=== Section Start ===

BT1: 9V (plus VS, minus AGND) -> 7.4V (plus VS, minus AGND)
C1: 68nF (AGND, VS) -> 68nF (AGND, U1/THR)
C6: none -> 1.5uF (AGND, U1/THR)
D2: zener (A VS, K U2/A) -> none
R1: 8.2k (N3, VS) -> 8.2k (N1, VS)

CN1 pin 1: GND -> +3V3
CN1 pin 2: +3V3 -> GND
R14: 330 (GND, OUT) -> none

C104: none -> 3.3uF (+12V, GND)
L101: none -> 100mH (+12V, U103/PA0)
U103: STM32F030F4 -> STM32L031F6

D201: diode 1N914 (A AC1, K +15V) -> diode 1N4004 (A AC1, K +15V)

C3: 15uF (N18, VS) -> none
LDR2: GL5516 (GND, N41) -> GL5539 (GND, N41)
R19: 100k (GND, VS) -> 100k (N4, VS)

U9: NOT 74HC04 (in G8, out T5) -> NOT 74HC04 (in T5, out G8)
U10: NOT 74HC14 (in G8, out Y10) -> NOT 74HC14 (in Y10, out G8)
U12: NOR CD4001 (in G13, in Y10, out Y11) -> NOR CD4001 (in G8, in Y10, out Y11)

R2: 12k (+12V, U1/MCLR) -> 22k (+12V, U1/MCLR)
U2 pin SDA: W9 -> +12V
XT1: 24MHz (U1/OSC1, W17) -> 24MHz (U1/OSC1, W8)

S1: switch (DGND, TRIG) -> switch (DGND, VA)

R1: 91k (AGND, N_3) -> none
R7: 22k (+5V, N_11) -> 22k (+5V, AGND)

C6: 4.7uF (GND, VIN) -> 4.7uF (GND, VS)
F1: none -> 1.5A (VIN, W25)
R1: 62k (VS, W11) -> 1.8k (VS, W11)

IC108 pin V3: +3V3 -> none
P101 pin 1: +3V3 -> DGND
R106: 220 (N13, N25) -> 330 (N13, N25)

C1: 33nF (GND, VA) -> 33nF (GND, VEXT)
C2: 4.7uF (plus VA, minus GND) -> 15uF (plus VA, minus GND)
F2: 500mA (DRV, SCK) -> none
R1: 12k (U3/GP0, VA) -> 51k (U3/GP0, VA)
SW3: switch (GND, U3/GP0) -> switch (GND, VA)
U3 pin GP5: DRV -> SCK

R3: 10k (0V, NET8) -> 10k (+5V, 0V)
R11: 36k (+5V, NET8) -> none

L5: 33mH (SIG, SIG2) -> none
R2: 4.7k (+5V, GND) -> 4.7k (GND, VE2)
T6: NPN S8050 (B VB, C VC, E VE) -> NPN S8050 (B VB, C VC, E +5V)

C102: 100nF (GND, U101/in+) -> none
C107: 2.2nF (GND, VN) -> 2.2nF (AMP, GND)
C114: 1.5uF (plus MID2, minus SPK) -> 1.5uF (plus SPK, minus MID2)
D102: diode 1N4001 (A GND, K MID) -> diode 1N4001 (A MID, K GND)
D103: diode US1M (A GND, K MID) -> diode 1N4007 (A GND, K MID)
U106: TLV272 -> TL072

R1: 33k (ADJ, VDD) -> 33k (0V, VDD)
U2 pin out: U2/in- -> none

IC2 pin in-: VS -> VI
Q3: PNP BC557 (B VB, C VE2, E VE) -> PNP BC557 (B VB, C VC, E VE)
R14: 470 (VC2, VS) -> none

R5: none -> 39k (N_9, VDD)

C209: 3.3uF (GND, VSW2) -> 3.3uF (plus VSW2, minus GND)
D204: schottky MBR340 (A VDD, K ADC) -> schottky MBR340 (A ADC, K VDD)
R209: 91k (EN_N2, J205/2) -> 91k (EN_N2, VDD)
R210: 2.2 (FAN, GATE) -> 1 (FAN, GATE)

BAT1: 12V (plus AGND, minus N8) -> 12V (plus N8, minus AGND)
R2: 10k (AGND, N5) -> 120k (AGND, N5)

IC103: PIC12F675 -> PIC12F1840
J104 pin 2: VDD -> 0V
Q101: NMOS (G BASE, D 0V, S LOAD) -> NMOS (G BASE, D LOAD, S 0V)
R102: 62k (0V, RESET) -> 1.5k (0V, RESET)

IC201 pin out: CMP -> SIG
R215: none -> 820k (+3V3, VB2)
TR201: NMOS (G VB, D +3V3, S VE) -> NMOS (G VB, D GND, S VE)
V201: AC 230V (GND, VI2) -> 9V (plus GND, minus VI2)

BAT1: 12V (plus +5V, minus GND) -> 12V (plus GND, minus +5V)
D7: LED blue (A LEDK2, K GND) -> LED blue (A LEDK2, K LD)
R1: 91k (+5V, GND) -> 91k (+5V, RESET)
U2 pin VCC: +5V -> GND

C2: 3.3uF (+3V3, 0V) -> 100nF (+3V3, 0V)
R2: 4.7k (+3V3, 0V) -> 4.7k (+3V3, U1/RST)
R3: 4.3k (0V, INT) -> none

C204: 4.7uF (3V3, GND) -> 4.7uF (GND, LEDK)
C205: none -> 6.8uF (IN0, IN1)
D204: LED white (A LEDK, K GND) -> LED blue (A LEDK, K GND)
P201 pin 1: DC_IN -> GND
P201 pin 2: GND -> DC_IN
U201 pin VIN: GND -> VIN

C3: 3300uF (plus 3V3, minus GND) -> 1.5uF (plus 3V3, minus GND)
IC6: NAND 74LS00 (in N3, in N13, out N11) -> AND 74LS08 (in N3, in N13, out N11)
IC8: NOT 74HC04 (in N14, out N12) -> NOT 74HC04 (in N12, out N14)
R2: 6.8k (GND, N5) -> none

=== Section End ===

## What the task asks
Only the number is wanted: how many lines of these entries contain the string "AGND"?

## Answer to this task
7